▶ PROBLEM TO WORK ON
All of the data below is to be printed again exactly.

▶ PROVIDED INFORMATION
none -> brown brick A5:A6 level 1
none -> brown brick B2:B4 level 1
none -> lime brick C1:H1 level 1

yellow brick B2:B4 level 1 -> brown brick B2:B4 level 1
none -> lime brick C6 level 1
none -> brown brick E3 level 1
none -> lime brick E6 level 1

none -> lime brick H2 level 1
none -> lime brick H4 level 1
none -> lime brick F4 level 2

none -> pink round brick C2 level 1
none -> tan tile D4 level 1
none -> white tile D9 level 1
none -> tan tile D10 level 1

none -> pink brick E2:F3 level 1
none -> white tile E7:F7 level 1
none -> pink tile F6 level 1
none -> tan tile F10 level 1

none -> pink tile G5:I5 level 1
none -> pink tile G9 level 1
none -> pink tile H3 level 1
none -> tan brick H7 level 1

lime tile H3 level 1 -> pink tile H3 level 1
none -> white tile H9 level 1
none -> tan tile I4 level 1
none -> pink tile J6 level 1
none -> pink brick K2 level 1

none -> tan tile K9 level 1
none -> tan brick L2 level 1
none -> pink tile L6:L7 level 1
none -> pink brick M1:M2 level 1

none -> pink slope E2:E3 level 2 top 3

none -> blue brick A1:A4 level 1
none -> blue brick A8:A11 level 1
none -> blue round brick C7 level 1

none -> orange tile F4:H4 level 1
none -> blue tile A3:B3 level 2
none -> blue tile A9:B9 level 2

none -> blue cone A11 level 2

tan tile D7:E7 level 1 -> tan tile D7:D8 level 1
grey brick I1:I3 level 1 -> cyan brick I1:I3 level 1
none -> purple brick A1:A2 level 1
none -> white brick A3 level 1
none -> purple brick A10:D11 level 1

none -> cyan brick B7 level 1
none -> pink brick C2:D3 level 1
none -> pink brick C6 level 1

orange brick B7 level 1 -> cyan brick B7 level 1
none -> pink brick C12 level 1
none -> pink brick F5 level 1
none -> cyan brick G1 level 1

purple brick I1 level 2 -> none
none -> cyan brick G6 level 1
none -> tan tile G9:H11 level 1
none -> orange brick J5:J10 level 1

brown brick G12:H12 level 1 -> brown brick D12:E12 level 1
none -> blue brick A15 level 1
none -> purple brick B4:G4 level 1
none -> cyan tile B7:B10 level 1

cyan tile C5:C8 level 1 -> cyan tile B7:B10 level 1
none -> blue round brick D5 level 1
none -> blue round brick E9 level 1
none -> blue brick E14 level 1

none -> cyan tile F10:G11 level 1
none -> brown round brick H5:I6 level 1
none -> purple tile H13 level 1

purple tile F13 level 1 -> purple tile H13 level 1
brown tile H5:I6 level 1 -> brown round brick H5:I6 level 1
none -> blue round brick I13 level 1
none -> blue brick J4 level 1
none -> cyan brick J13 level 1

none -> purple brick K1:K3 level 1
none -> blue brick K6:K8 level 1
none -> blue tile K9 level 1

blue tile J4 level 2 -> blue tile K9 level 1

▶ YOUR SOLUTION
none -> brown brick A5:A6 level 1
none -> brown brick B2:B4 level 1
none -> lime brick C1:H1 level 1

yellow brick B2:B4 level 1 -> brown brick B2:B4 level 1
none -> lime brick C6 level 1
none -> brown brick E3 level 1
none -> lime brick E6 level 1

none -> lime brick H2 level 1
none -> lime brick H4 level 1
none -> lime brick F4 level 2

none -> pink round brick C2 level 1
none -> tan tile D4 level 1
none -> white tile D9 level 1
none -> tan tile D10 level 1

none -> pink brick E2:F3 level 1
none -> white tile E7:F7 level 1
none -> pink tile F6 level 1
none -> tan tile F10 level 1

none -> pink tile G5:I5 level 1
none -> pink tile G9 level 1
none -> pink tile H3 level 1
none -> tan brick H7 level 1

lime tile H3 level 1 -> pink tile H3 level 1
none -> white tile H9 level 1
none -> tan tile I4 level 1
none -> pink tile J6 level 1
none -> pink brick K2 level 1

none -> tan tile K9 level 1
none -> tan brick L2 level 1
none -> pink tile L6:L7 level 1
none -> pink brick M1:M2 level 1

none -> pink slope E2:E3 level 2 top 3

none -> blue brick A1:A4 level 1
none -> blue brick A8:A11 level 1
none -> blue round brick C7 level 1

none -> orange tile F4:H4 level 1
none -> blue tile A3:B3 level 2
none -> blue tile A9:B9 level 2

none -> blue cone A11 level 2

tan tile D7:E7 level 1 -> tan tile D7:D8 level 1
grey brick I1:I3 level 1 -> cyan brick I1:I3 level 1
none -> purple brick A1:A2 level 1
none -> white brick A3 level 1
none -> purple brick A10:D11 level 1

none -> cyan brick B7 level 1
none -> pink brick C2:D3 level 1
none -> pink brick C6 level 1

orange brick B7 level 1 -> cyan brick B7 level 1
none -> pink brick C12 level 1
none -> pink brick F5 level 1
none -> cyan brick G1 level 1

purple brick I1 level 2 -> none
none -> cyan brick G6 level 1
none -> tan tile G9:H11 level 1
none -> orange brick J5:J10 level 1

brown brick G12:H12 level 1 -> brown brick D12:E12 level 1
none -> blue brick A15 level 1
none -> purple brick B4:G4 level 1
none -> cyan tile B7:B10 level 1

cyan tile C5:C8 level 1 -> cyan tile B7:B10 level 1
none -> blue round brick D5 level 1
none -> blue round brick E9 level 1
none -> blue brick E14 level 1

none -> cyan tile F10:G11 level 1
none -> brown round brick H5:I6 level 1
none -> purple tile H13 level 1

purple tile F13 level 1 -> purple tile H13 level 1
brown tile H5:I6 level 1 -> brown round brick H5:I6 level 1
none -> blue round brick I13 level 1
none -> blue brick J4 level 1
none -> cyan brick J13 level 1

none -> purple brick K1:K3 level 1
none -> blue brick K6:K8 level 1
none -> blue tile K9 level 1

blue tile J4 level 2 -> blue tile K9 level 1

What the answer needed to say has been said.